### ACTIVITY
Locate the word "first" in the data below, then copy every line that holds it.

### RAW DATA
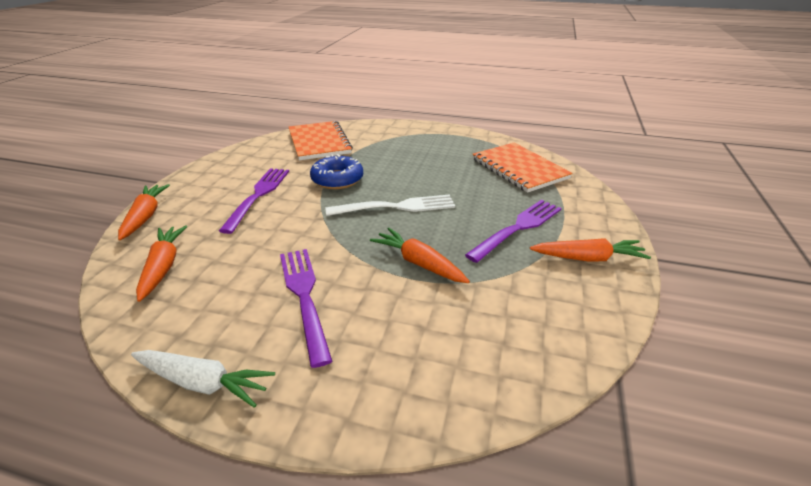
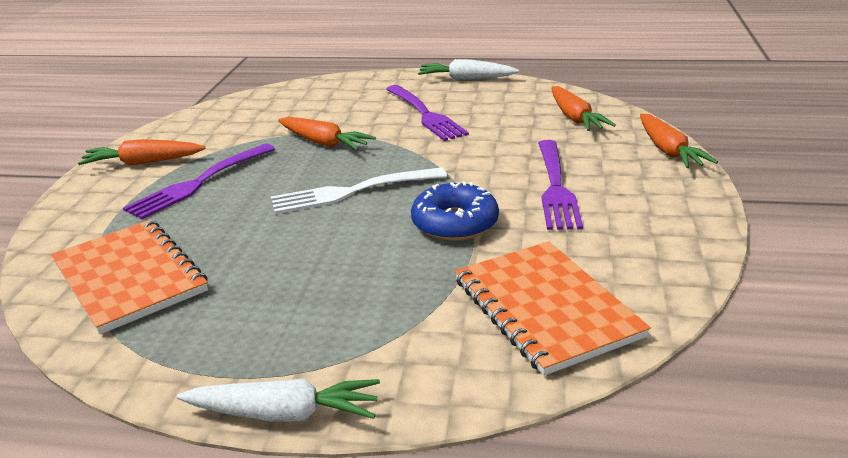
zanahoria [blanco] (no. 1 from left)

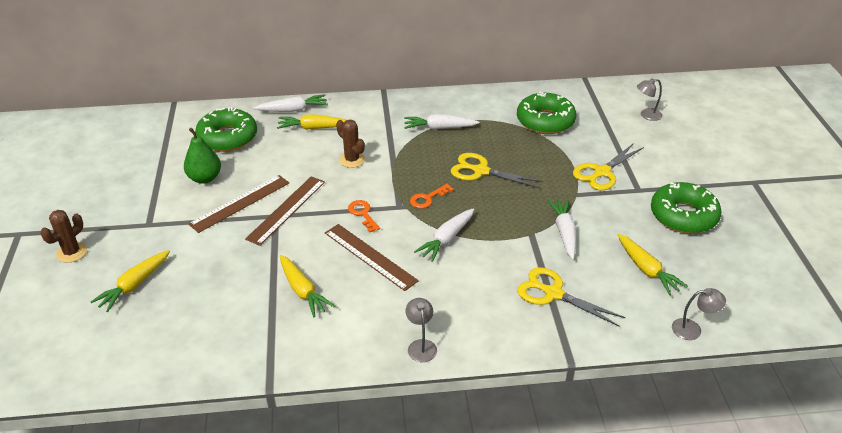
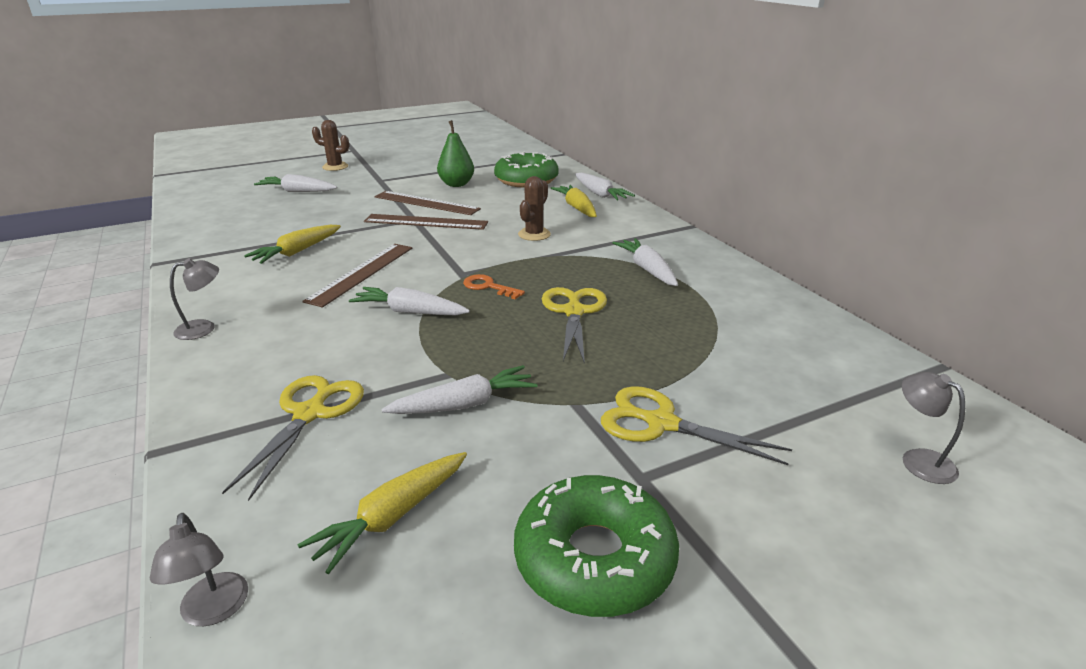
rosquilla [verde] (no. 2 from left in the first image)
llave [naranja] (no. 1 from left in the first image)
zanahoria [blanco] (no. 1 from left)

### RESPONSE BELOW
rosquilla [verde] (no. 2 from left in the first image)
llave [naranja] (no. 1 from left in the first image)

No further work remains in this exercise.